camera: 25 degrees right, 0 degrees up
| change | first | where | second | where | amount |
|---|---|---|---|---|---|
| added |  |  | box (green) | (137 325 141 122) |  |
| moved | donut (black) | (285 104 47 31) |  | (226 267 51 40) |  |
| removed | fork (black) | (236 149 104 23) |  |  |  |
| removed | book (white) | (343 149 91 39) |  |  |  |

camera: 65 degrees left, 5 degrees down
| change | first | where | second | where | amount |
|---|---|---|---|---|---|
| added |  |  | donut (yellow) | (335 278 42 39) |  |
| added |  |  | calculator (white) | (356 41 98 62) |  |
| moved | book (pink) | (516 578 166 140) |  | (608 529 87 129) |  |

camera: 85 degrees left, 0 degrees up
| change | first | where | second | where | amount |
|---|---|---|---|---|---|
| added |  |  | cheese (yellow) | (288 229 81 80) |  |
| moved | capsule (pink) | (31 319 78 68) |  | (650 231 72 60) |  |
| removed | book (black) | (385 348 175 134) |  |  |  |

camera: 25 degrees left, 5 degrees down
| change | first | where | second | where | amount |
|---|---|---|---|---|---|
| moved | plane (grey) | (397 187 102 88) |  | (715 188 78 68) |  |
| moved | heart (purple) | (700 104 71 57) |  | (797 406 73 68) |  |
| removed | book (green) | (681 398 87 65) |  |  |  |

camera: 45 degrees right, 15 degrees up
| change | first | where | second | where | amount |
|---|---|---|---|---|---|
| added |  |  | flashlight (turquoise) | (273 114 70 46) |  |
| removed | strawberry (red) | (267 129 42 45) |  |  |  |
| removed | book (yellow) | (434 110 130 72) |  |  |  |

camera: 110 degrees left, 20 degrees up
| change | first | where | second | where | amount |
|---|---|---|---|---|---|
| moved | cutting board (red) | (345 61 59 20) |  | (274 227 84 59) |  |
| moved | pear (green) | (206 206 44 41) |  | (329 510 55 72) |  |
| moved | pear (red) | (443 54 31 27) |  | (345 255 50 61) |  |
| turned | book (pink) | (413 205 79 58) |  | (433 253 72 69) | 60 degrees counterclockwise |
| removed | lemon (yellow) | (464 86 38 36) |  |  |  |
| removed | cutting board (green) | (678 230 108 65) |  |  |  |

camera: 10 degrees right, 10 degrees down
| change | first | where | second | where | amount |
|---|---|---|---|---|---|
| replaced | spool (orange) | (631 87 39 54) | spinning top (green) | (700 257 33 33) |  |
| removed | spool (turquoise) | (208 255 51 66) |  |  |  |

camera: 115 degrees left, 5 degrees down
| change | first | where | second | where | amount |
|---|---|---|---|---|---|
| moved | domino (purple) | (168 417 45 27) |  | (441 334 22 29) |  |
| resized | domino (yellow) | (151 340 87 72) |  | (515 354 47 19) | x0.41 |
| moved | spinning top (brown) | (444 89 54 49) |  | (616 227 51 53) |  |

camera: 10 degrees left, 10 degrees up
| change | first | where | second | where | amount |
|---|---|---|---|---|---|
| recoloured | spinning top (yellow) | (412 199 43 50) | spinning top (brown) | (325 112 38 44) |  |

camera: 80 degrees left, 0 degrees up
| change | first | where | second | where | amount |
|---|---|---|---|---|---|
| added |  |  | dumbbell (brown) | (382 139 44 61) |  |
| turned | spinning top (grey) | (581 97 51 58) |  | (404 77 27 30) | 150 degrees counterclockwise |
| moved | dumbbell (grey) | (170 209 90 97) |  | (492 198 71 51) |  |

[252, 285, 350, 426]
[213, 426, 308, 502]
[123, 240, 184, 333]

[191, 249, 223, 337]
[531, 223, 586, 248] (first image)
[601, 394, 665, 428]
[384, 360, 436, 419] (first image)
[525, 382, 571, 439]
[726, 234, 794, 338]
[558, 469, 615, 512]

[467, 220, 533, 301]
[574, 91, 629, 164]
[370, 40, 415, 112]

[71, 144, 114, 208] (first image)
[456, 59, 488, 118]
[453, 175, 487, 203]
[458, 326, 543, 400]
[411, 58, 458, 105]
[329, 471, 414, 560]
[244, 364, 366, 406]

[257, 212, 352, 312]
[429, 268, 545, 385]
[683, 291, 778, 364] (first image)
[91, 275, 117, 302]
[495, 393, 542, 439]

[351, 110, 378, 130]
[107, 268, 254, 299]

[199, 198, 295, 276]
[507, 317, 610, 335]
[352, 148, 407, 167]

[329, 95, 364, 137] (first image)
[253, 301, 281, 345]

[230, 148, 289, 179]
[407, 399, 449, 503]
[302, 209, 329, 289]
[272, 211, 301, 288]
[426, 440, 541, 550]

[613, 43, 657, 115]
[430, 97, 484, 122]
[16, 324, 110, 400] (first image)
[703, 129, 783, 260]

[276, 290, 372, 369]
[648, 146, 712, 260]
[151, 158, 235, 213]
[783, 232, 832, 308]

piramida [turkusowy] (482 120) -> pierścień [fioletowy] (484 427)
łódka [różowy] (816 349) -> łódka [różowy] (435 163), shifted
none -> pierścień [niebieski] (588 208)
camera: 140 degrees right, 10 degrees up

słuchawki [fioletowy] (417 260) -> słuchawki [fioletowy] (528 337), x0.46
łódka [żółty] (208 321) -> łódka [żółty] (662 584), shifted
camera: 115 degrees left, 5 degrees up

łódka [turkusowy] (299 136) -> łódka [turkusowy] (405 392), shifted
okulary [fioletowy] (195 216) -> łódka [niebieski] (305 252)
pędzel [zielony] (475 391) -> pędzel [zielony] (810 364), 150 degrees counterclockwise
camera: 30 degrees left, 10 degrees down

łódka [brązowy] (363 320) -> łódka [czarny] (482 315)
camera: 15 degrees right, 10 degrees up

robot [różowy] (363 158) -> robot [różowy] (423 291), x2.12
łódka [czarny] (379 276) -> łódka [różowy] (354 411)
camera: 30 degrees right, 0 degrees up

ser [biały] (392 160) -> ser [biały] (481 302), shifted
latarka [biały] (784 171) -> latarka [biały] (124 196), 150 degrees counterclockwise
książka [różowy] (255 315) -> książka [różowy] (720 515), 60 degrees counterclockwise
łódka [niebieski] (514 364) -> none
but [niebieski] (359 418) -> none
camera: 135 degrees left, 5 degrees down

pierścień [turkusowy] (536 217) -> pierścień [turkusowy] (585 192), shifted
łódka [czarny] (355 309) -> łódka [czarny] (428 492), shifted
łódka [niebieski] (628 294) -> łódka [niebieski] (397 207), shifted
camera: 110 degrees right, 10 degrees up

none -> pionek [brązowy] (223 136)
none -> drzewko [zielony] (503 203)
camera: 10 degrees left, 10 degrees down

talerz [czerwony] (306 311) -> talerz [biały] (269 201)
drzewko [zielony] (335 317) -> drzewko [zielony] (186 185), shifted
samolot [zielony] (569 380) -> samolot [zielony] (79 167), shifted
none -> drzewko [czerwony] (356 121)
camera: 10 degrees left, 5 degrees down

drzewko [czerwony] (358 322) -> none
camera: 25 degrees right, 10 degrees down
★ ★ ★
__WHAT THE TASK REQUIRES__.
Wherever the line holding "ser [biały] (392" falls in the entries above, copy exactly from it through the line holding "camera: 135 degrees left, 5 degrees down", inclusive, and add nothing.

__SOLUTION FOR THIS EXERCISE__.
ser [biały] (392 160) -> ser [biały] (481 302), shifted
latarka [biały] (784 171) -> latarka [biały] (124 196), 150 degrees counterclockwise
książka [różowy] (255 315) -> książka [różowy] (720 515), 60 degrees counterclockwise
łódka [niebieski] (514 364) -> none
but [niebieski] (359 418) -> none
camera: 135 degrees left, 5 degrees down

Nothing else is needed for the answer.